Exercise. Transcribe the listing verbatim, please, with images dropped.

Data excerpts.

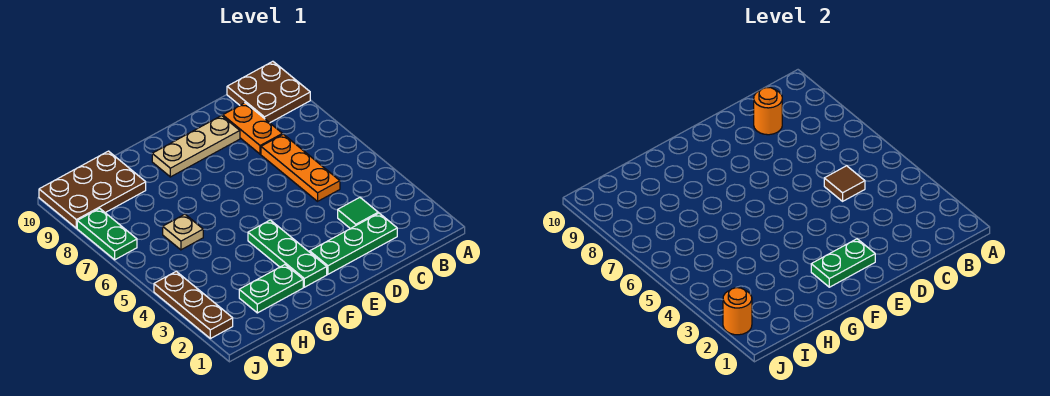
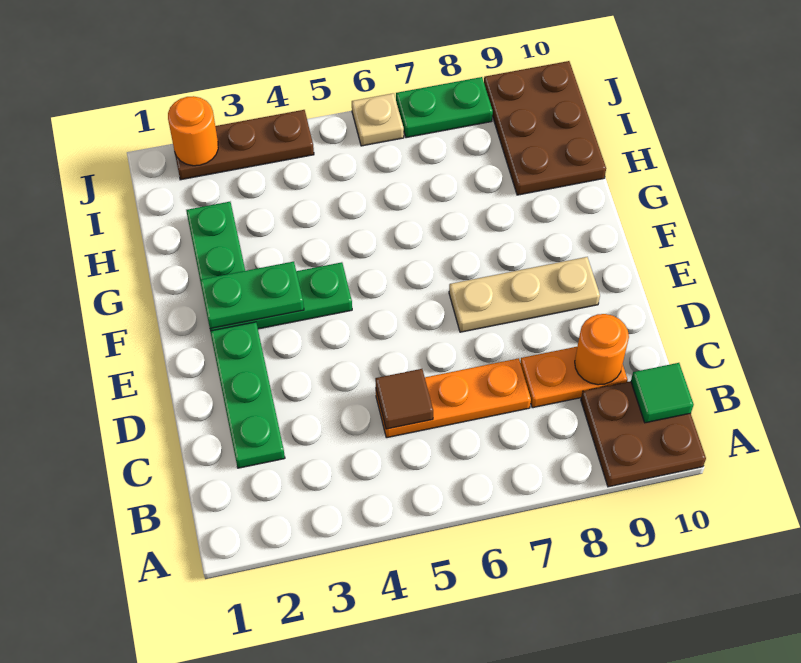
green tile C3 level 1 -> green tile B10 level 2
tan plate D9:F9 level 1 -> tan plate E7:E9 level 1
green plate E2:F2 level 2 -> green plate F2:F3 level 2
tan plate H6 level 1 -> tan plate J6 level 1

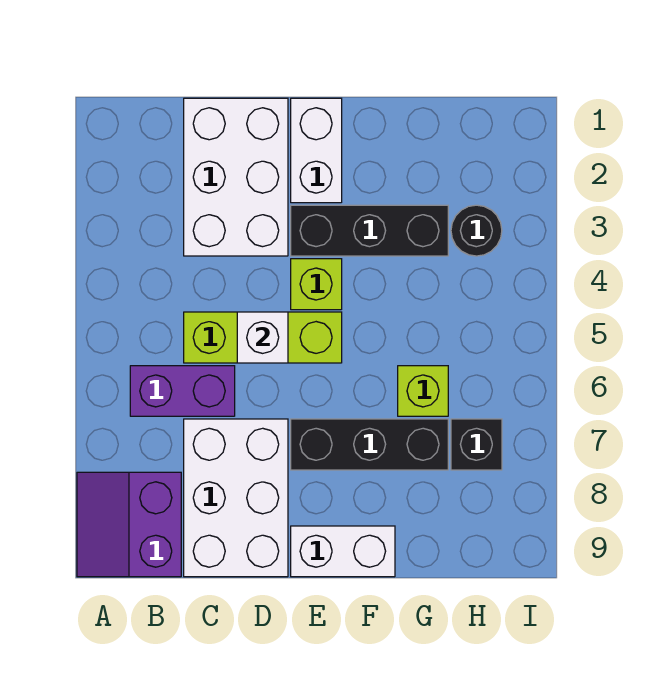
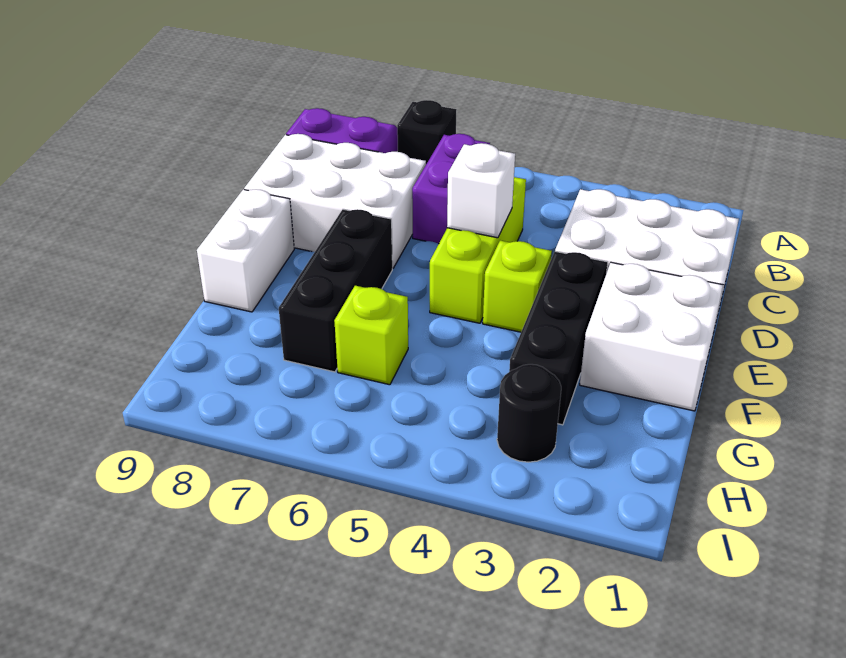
white brick E1:E2 level 1 -> white brick E1:F2 level 1
black brick H7 level 1 -> black brick A7 level 1

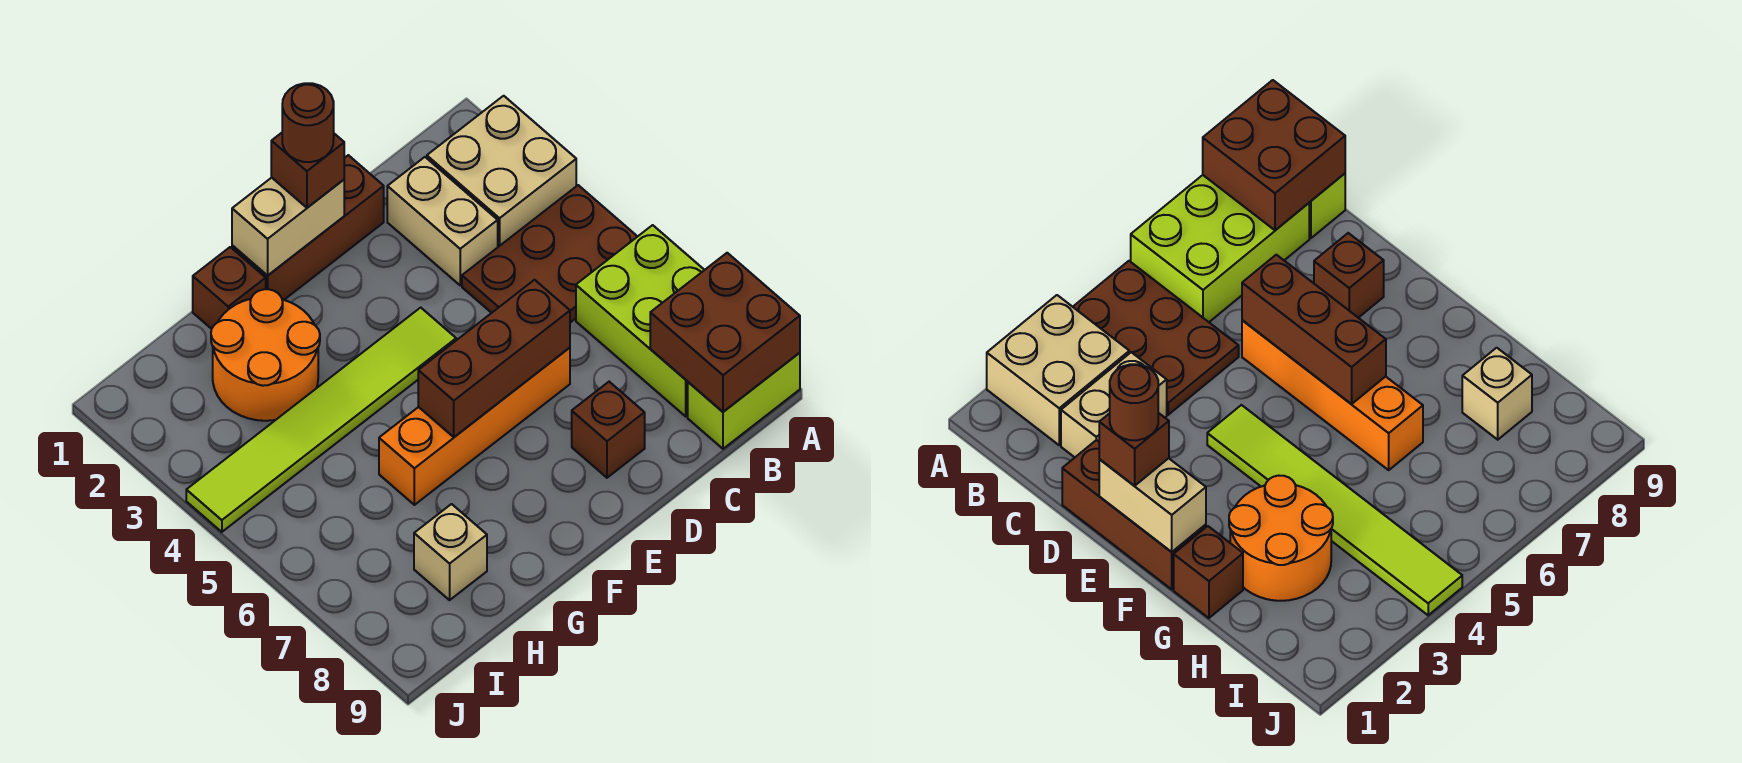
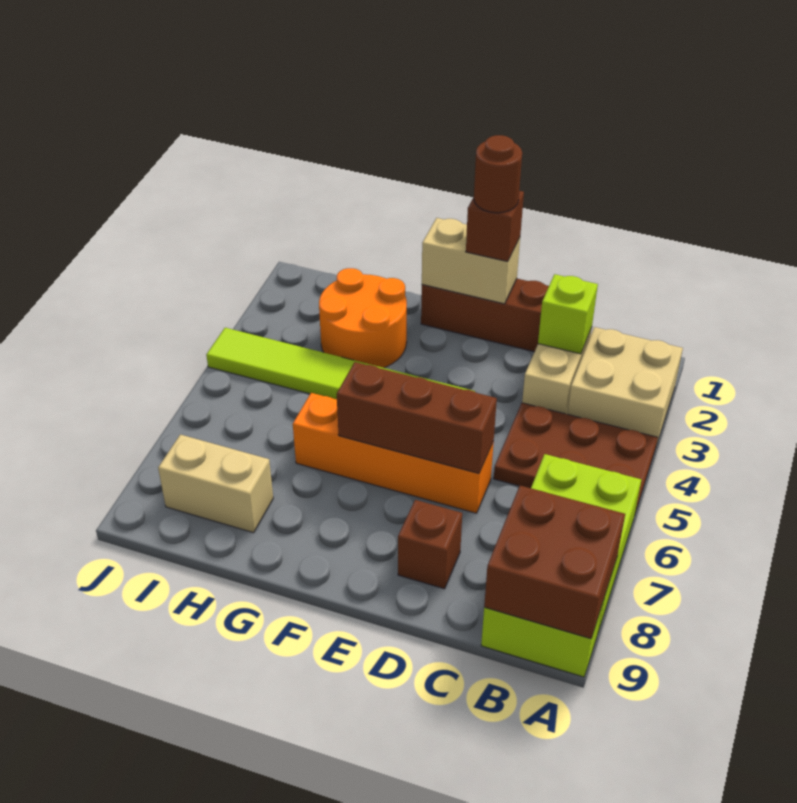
none -> lime brick C2 level 2
brown brick G1 level 1 -> none
tan brick H8 level 1 -> tan brick H8:I8 level 1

Output for this task.
green tile C3 level 1 -> green tile B10 level 2
tan plate D9:F9 level 1 -> tan plate E7:E9 level 1
green plate E2:F2 level 2 -> green plate F2:F3 level 2
tan plate H6 level 1 -> tan plate J6 level 1

white brick E1:E2 level 1 -> white brick E1:F2 level 1
black brick H7 level 1 -> black brick A7 level 1

none -> lime brick C2 level 2
brown brick G1 level 1 -> none
tan brick H8 level 1 -> tan brick H8:I8 level 1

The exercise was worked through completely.